(Scene images with change listings)
*** Begin section ***
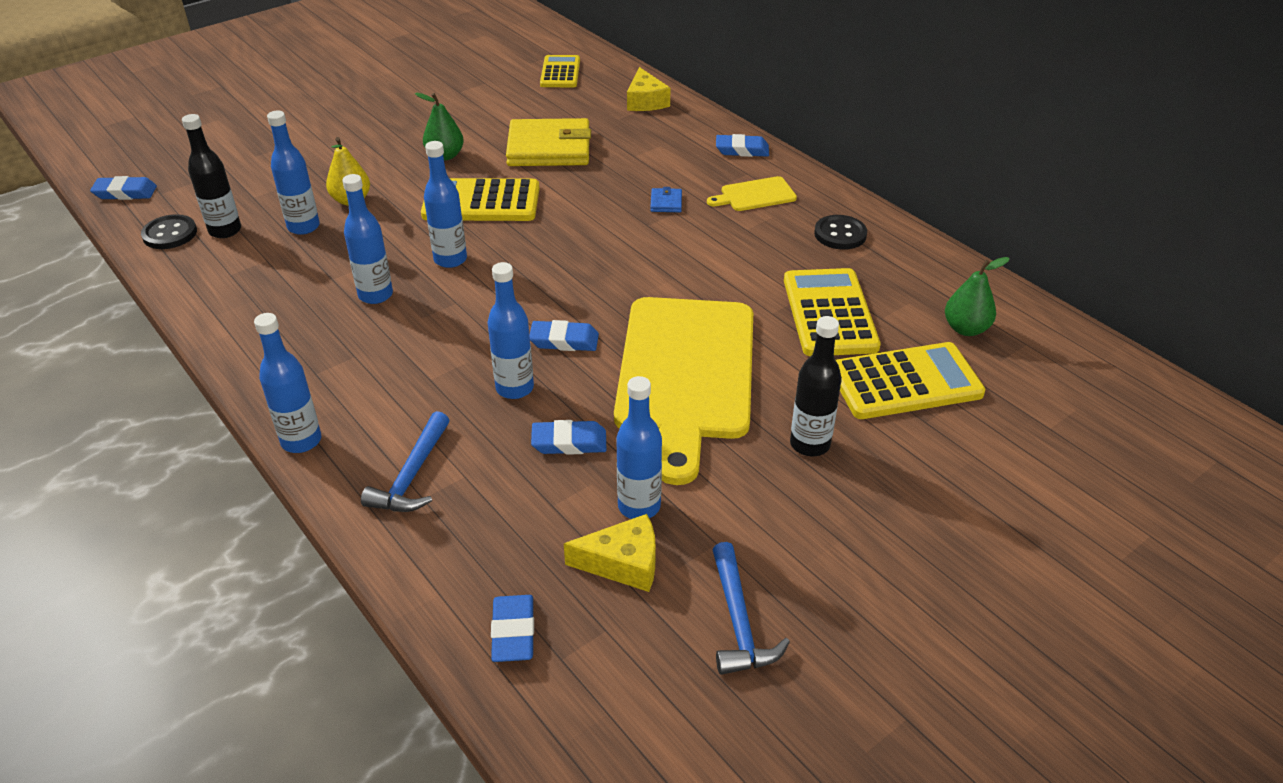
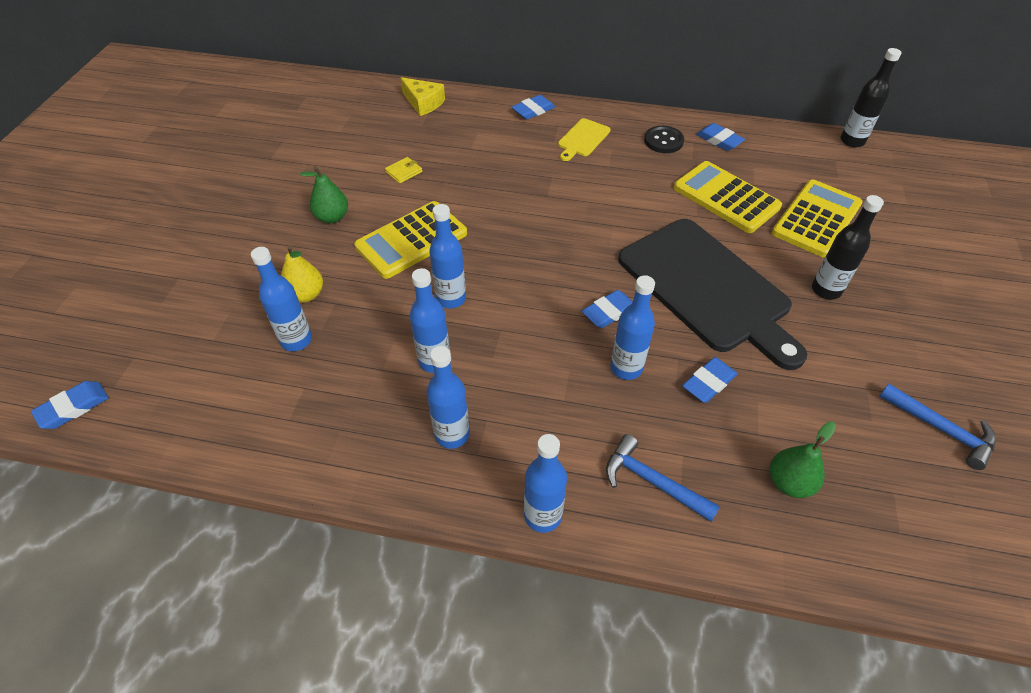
camera: 40 degrees left, 10 degrees up
(170, 234) = (178, 419): black button -> none
(225, 230) = (229, 384): black bottle -> black bottle (852, 141)
(412, 476) = (652, 481): blue hammer -> blue hammer turned 150 degrees clockwise
(513, 632) = (855, 539): blue eraser -> blue eraser (719, 140)
(549, 148) = (404, 172): yellow wallet -> yellow wallet, size x0.41
(560, 72) = (331, 107): yellow calculator -> none
(623, 563) = (844, 441): yellow cheese -> none
(639, 506) = (802, 396): blue bottle -> blue bottle (452, 434)
(666, 202) = (537, 173): blue wallet -> none
(685, 374) = (707, 288): yellow cutting board -> black cutting board
(966, 329) = (799, 167): green pear -> green pear (789, 482)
*** End section ***
Please reproduce, exactly as they appear above, the lines from the line containing "(549, 148) = (404, 172): yellow" up to and including the line containing "(666, 202) = (537, 173): blue wallet -> none".

# Written reply
(549, 148) = (404, 172): yellow wallet -> yellow wallet, size x0.41
(560, 72) = (331, 107): yellow calculator -> none
(623, 563) = (844, 441): yellow cheese -> none
(639, 506) = (802, 396): blue bottle -> blue bottle (452, 434)
(666, 202) = (537, 173): blue wallet -> none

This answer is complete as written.